__ACTIVITY__:
Span requested from the data below: the line with "none -> lime brick A1:D1 level 1" through the line with "tan plate J7 level 2 -> tan brick J7 level 2", both included. Give only these lines again, exactly, and leave every picture out.

__ENTRIES SUPPLIED__:
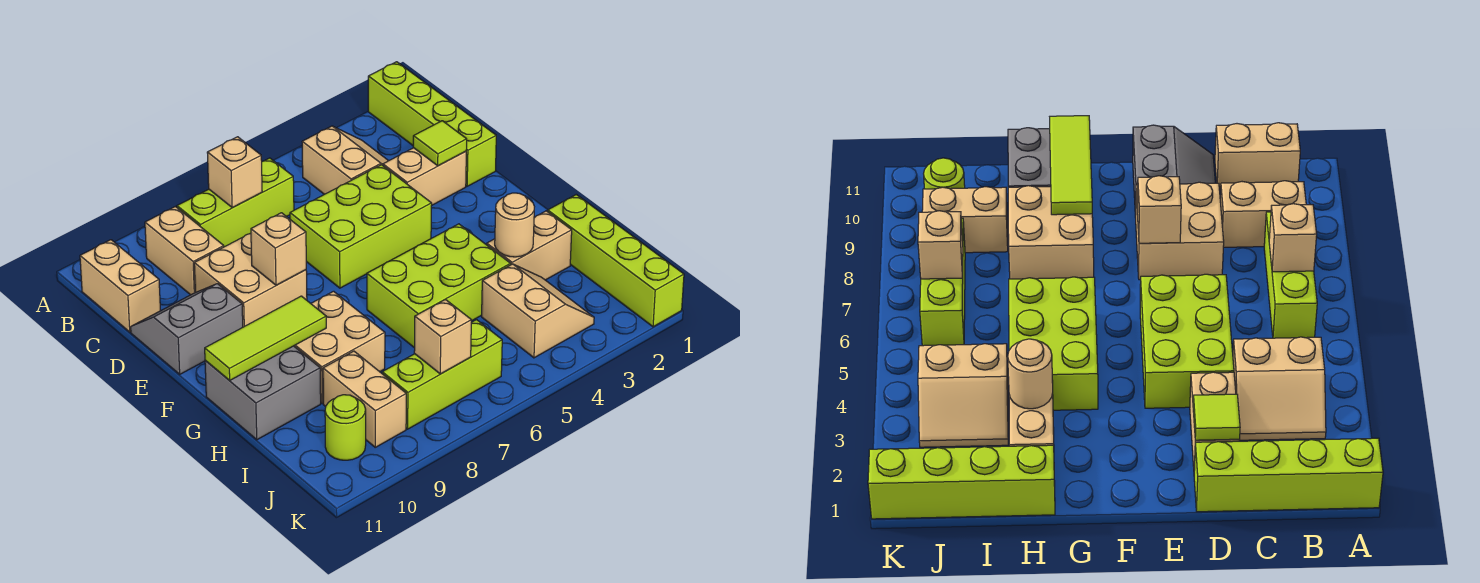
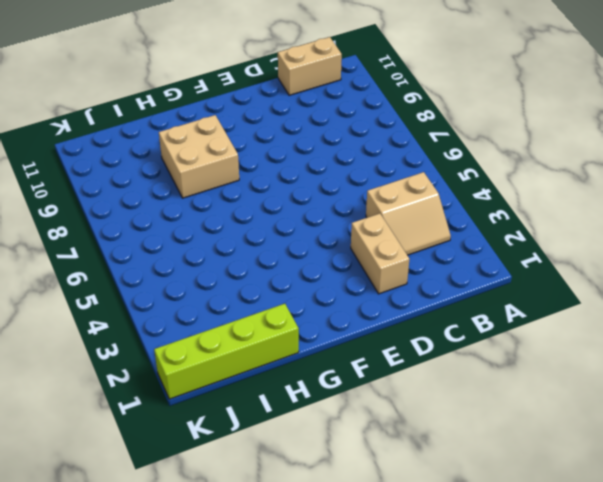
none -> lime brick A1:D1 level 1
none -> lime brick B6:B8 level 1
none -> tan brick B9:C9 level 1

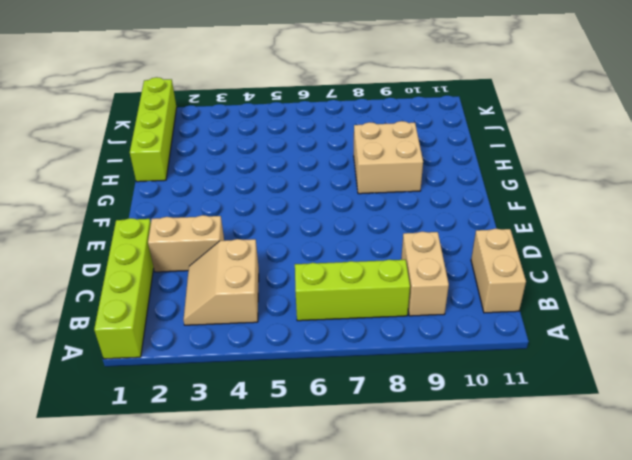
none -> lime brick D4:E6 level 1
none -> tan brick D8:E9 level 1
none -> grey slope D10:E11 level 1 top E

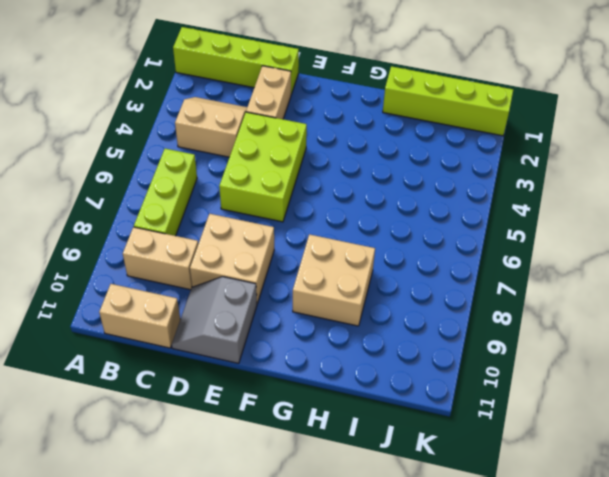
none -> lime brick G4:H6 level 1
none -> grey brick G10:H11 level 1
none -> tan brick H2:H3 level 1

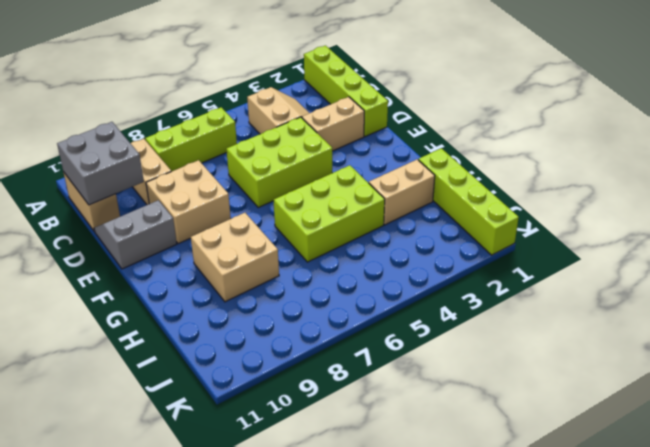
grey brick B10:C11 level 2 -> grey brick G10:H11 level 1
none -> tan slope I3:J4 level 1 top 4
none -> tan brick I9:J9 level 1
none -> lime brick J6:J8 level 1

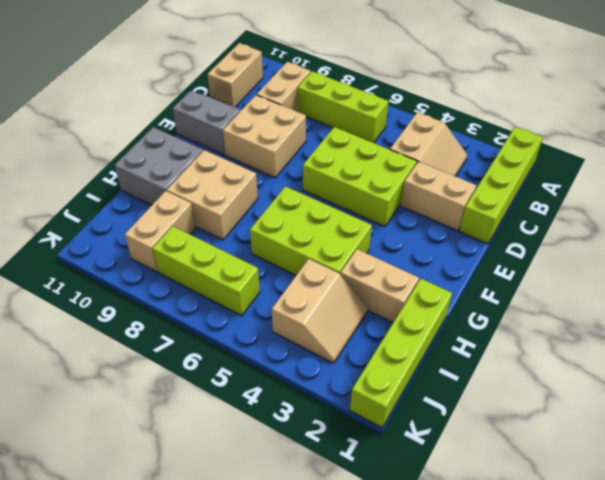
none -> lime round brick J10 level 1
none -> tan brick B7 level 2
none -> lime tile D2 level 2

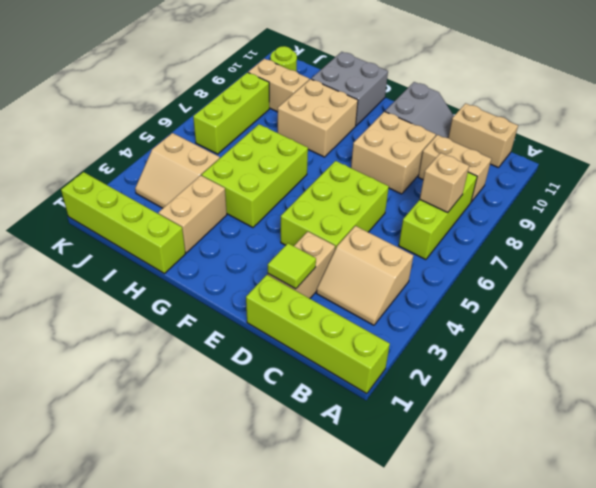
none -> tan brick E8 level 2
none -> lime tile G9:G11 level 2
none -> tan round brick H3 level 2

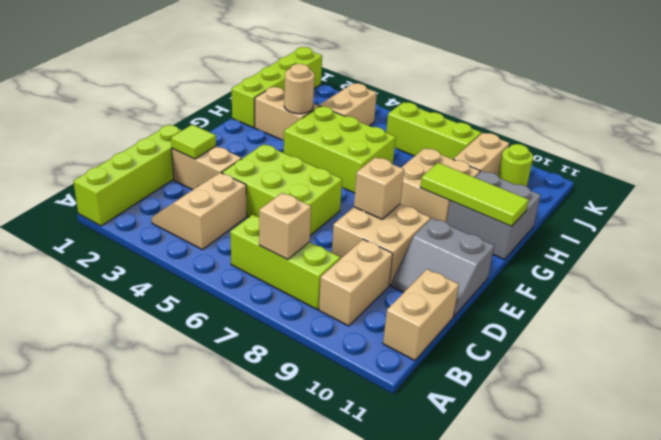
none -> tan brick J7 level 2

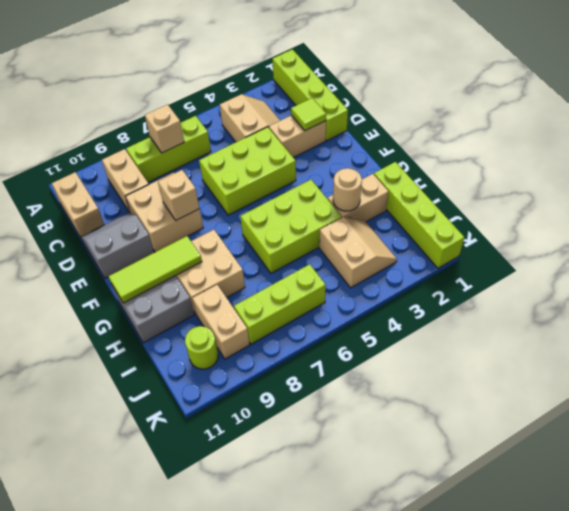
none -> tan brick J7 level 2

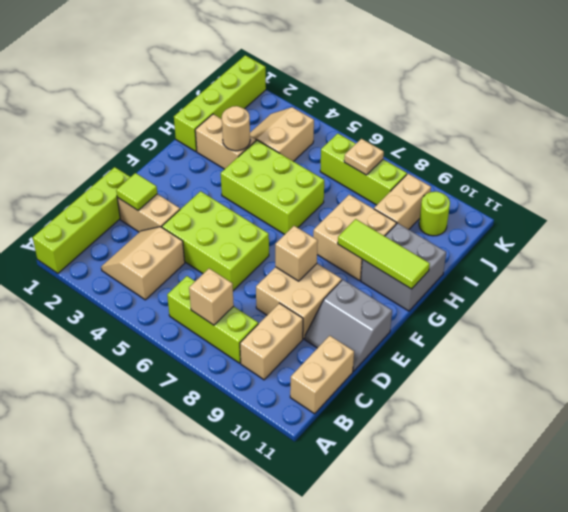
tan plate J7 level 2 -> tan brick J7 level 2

---

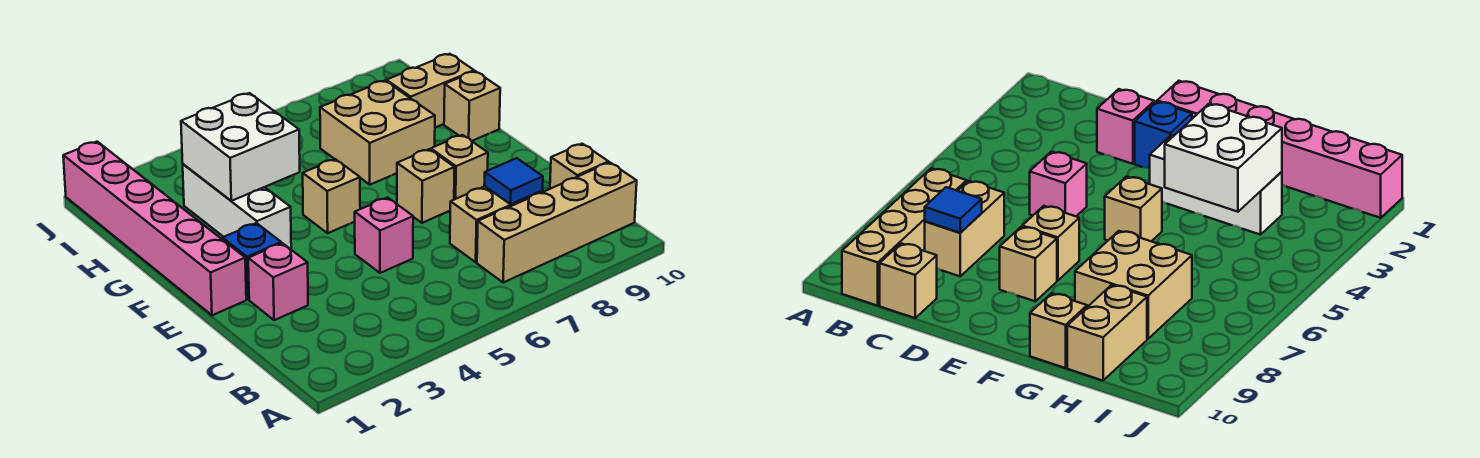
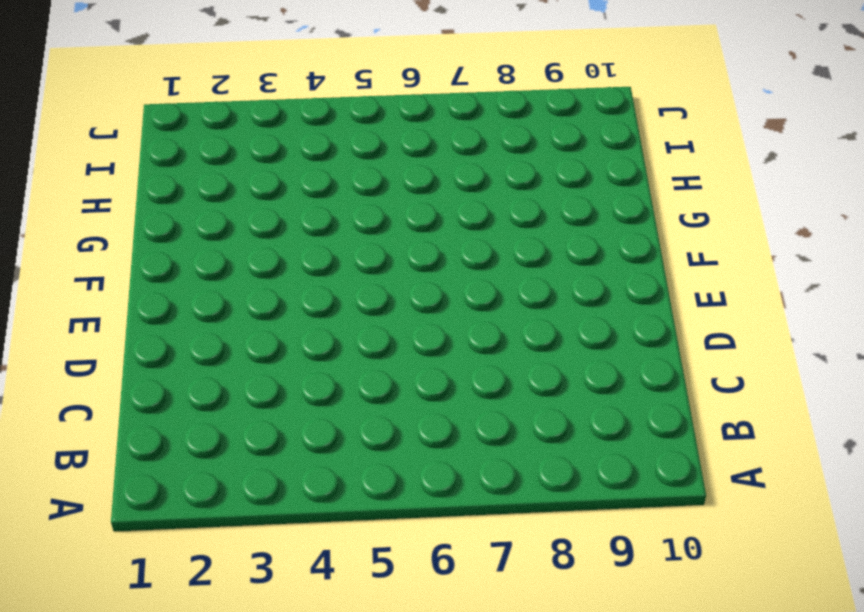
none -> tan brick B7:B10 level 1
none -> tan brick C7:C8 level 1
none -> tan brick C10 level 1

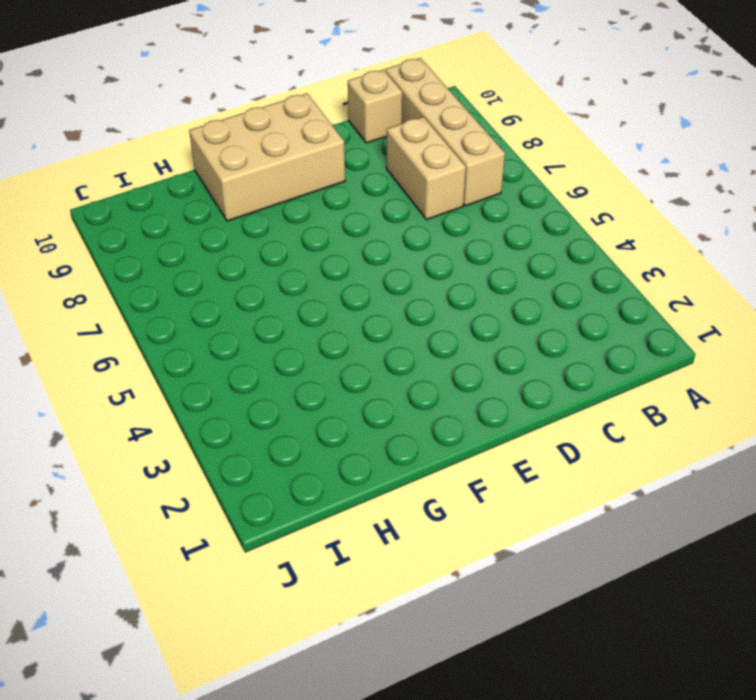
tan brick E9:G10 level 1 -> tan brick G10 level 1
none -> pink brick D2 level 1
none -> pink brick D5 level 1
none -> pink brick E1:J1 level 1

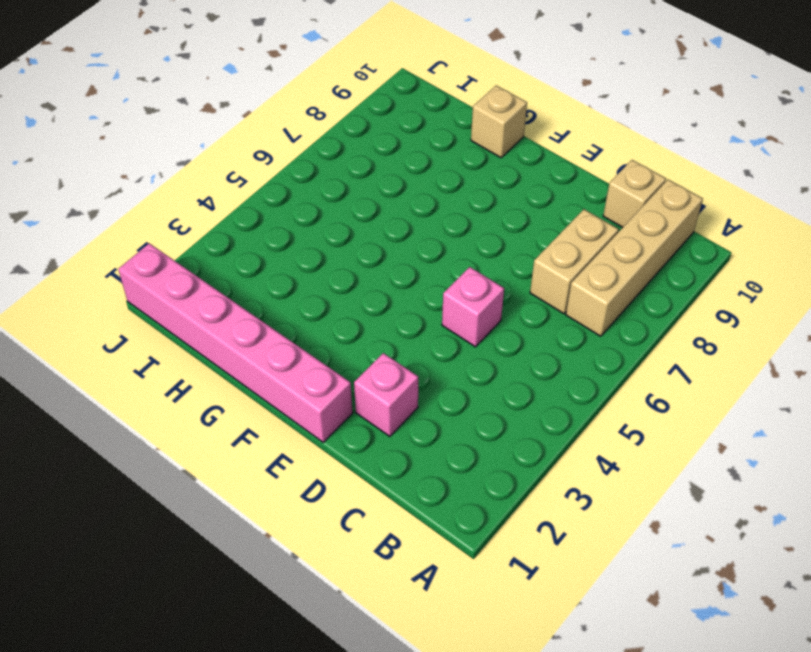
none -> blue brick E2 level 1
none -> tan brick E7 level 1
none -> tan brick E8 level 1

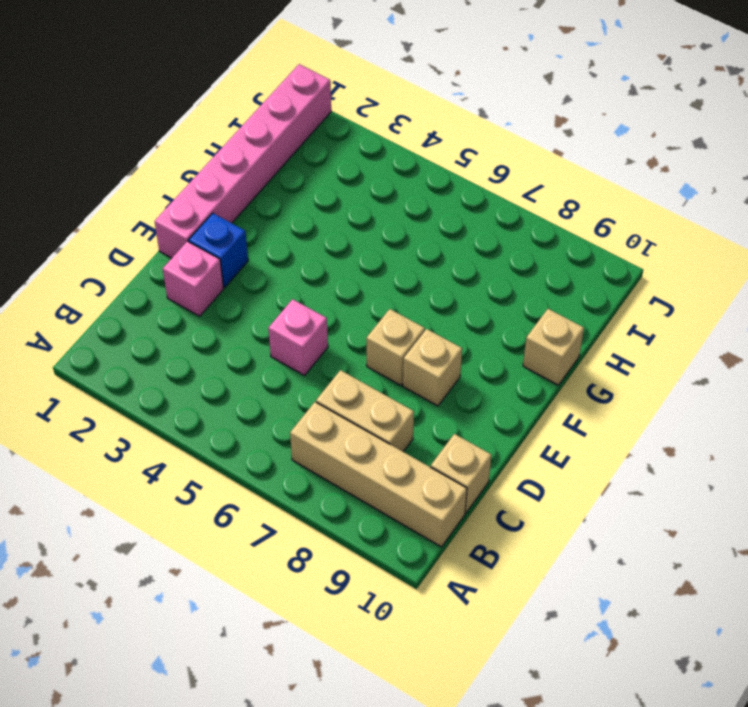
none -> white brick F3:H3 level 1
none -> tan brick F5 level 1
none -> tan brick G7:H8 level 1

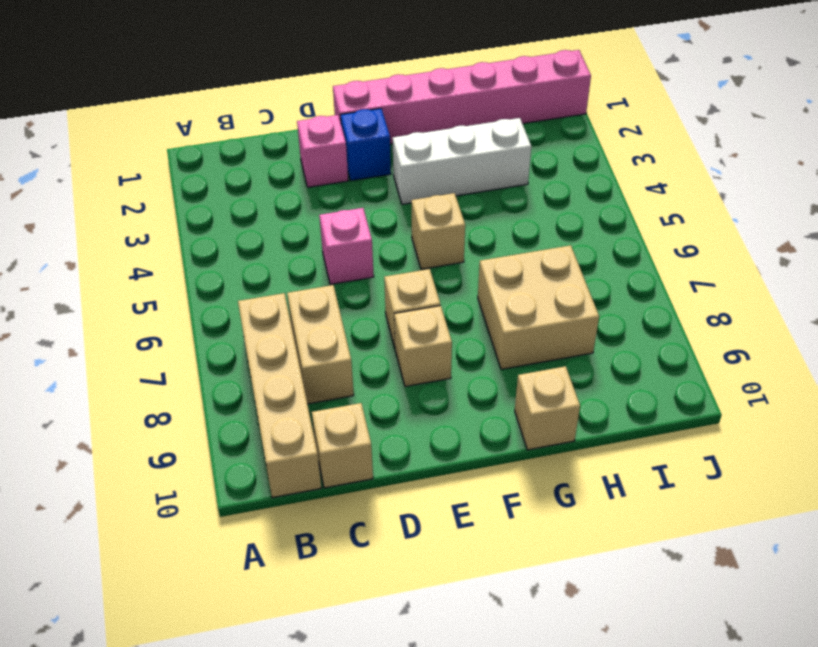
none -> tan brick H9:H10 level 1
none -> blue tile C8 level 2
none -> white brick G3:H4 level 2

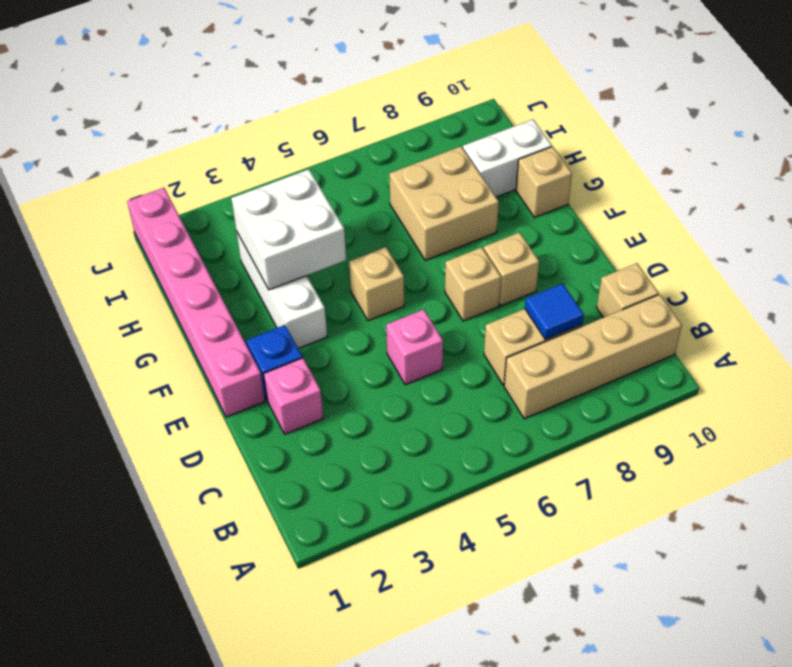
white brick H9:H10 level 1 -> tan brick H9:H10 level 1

__SOLVED EXERCISE__:
none -> lime brick A1:D1 level 1
none -> lime brick B6:B8 level 1
none -> tan brick B9:C9 level 1

none -> lime brick D4:E6 level 1
none -> tan brick D8:E9 level 1
none -> grey slope D10:E11 level 1 top E

none -> lime brick G4:H6 level 1
none -> grey brick G10:H11 level 1
none -> tan brick H2:H3 level 1

grey brick B10:C11 level 2 -> grey brick G10:H11 level 1
none -> tan slope I3:J4 level 1 top 4
none -> tan brick I9:J9 level 1
none -> lime brick J6:J8 level 1

none -> lime round brick J10 level 1
none -> tan brick B7 level 2
none -> lime tile D2 level 2

none -> tan brick E8 level 2
none -> lime tile G9:G11 level 2
none -> tan round brick H3 level 2

none -> tan brick J7 level 2

none -> tan brick J7 level 2

tan plate J7 level 2 -> tan brick J7 level 2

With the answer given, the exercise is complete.